(Beginning of GIVEN RECORDS)

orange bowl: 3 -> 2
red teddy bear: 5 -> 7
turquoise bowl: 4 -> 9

(End of GIVEN RECORDS)
(Beginning of GIVEN RECORDS)

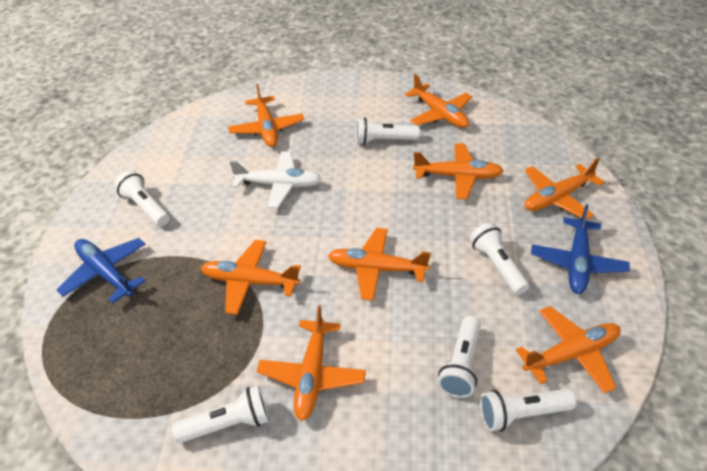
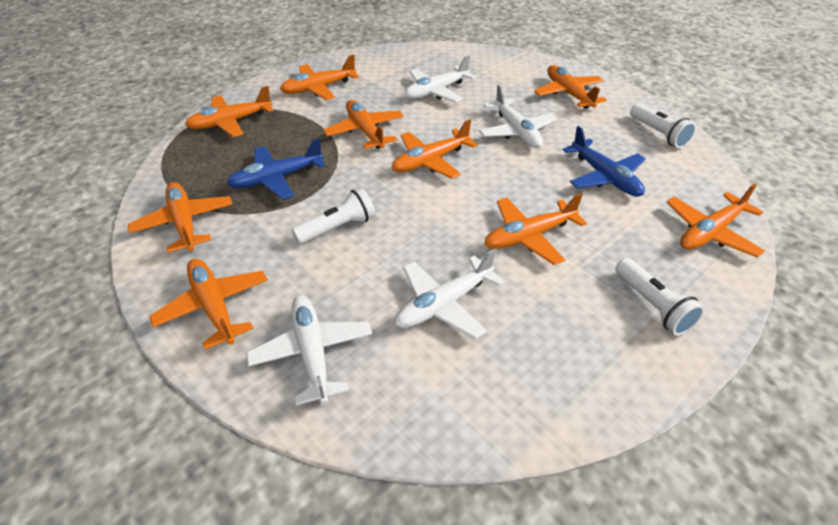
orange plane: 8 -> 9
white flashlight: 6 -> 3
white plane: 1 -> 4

(End of GIVEN RECORDS)
(Beginning of GIVEN RECORDS)

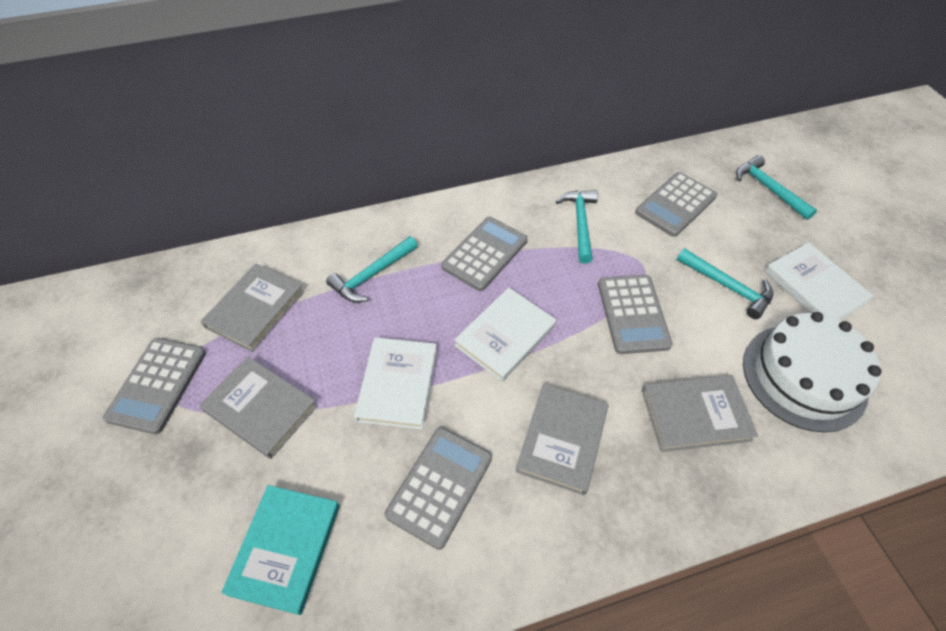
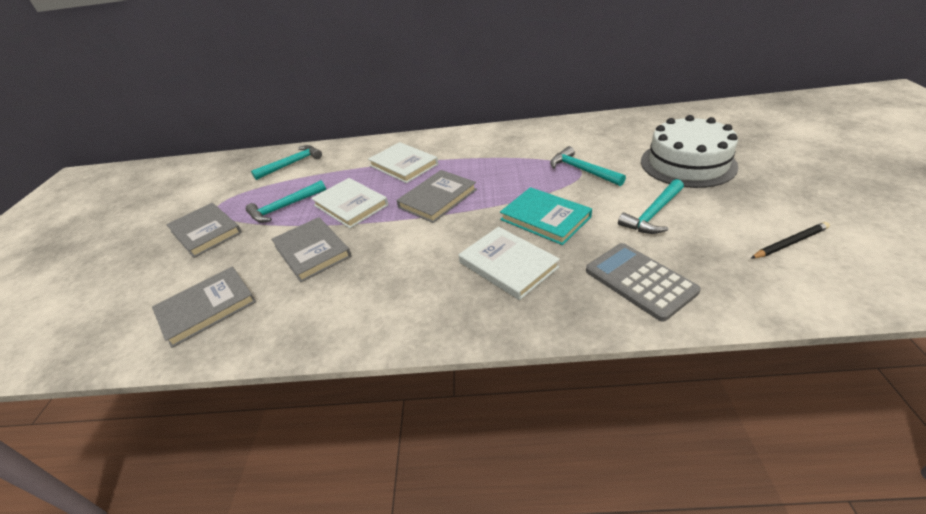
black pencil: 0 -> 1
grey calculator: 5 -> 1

(End of GIVEN RECORDS)

**WORK REQUEST:**
Could you set down, word for word, only the lines above from the line with "orange bowl: 3 -> 2" to the line with "turquoise bowl: 4 -> 9", including both?

**SOLUTION FOR THIS TASK:**
orange bowl: 3 -> 2
red teddy bear: 5 -> 7
turquoise bowl: 4 -> 9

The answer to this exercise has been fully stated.